**REQUIRED WORK**
The expected answer is every line of the material, reproduced exactly.
- - - - -
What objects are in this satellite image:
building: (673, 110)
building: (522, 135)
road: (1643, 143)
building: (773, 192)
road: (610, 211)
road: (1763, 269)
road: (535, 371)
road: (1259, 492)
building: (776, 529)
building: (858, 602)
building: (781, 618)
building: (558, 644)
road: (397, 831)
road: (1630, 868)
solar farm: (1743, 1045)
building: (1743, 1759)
- - - - -
**TASK SOLUTION**
What objects are in this satellite image:
building: (673, 110)
building: (522, 135)
road: (1643, 143)
building: (773, 192)
road: (610, 211)
road: (1763, 269)
road: (535, 371)
road: (1259, 492)
building: (776, 529)
building: (858, 602)
building: (781, 618)
building: (558, 644)
road: (397, 831)
road: (1630, 868)
solar farm: (1743, 1045)
building: (1743, 1759)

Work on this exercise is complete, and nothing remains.